### MATERIAL FOR THIS EXERCISE

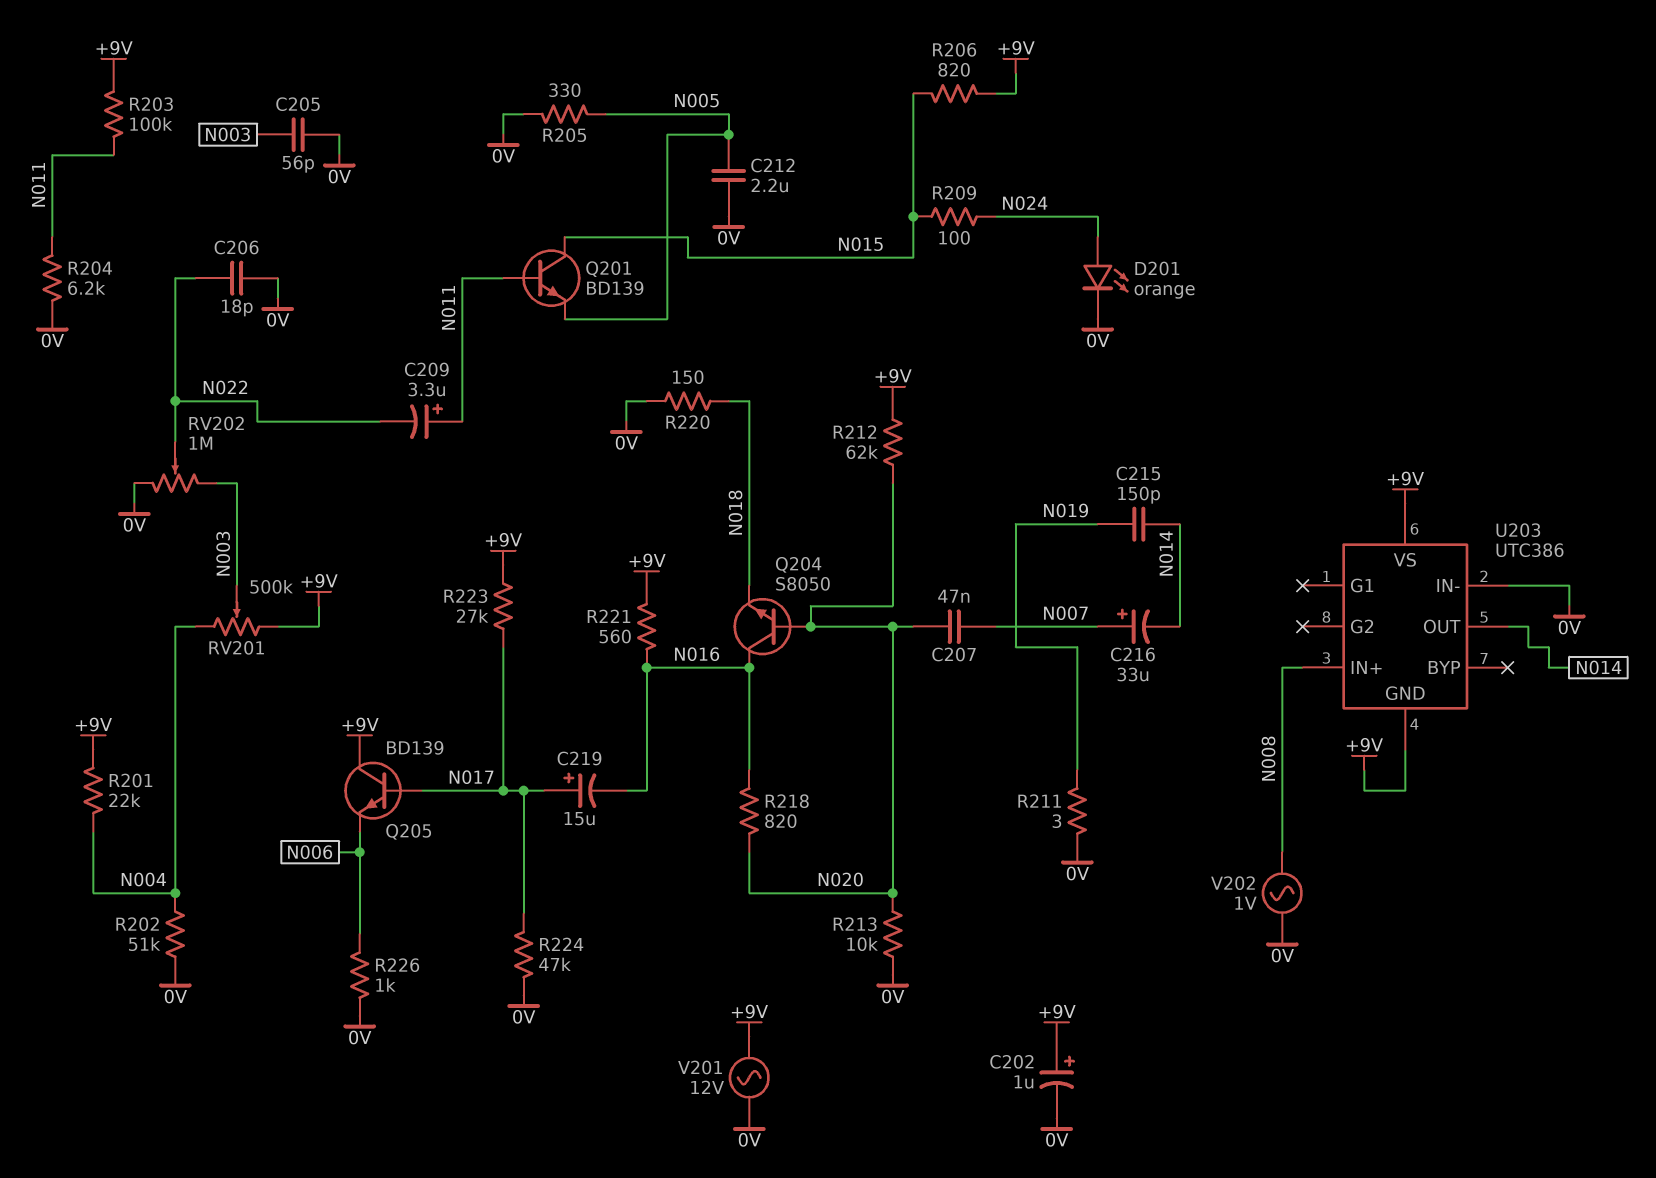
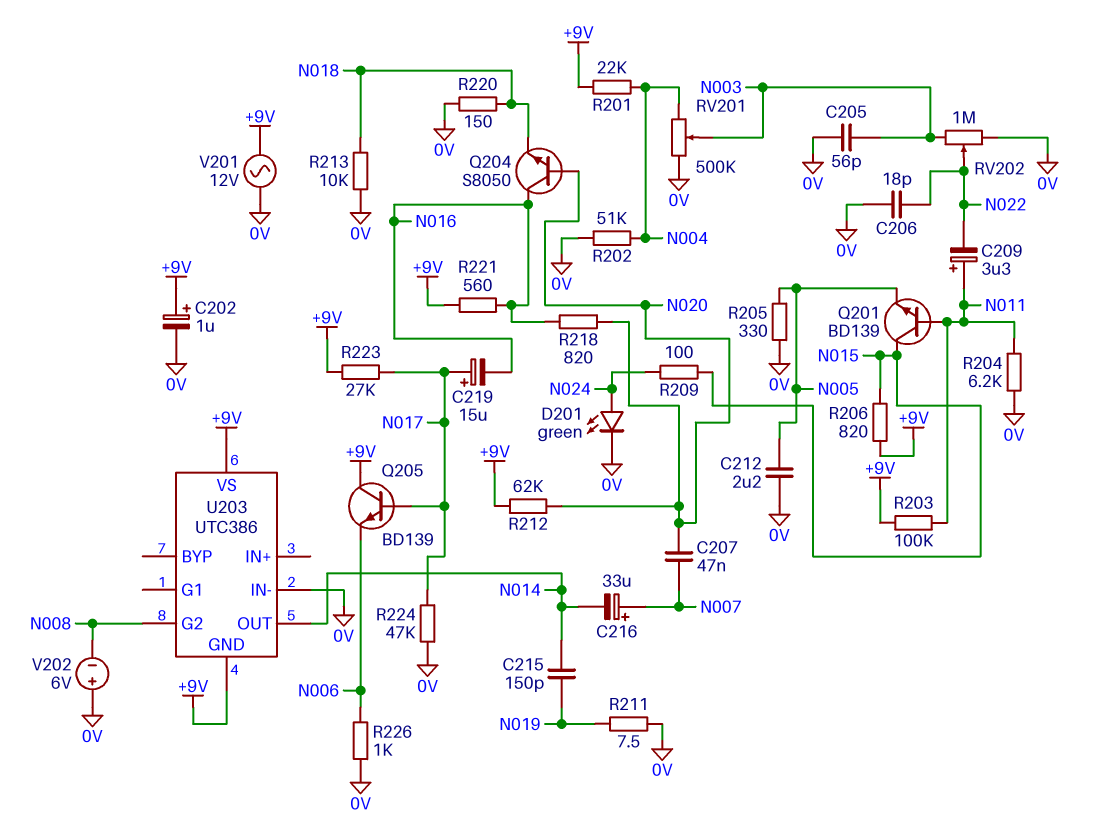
D201: LED orange (A N024, K 0V) -> LED green (A N024, K 0V)
R211: 3 (0V, N019) -> 7.5 (0V, N019)
R213: 10k (0V, N020) -> 10k (0V, N018)
RV201: 500k (+9V, N004, wiper N003) -> 500k (0V, N004, wiper N003)
U203 pin G2: none -> N008
U203 pin IN+: N008 -> none
V202: AC 1V (0V, N008) -> 6V (plus 0V, minus N008)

######

— PROBLEM —
Copy out the line holding "U203 pin G2: none -> N008". Then copy every later line of the data, unchanged, through the last one.

— SOLUTION TO THIS TASK —
U203 pin G2: none -> N008
U203 pin IN+: N008 -> none
V202: AC 1V (0V, N008) -> 6V (plus 0V, minus N008)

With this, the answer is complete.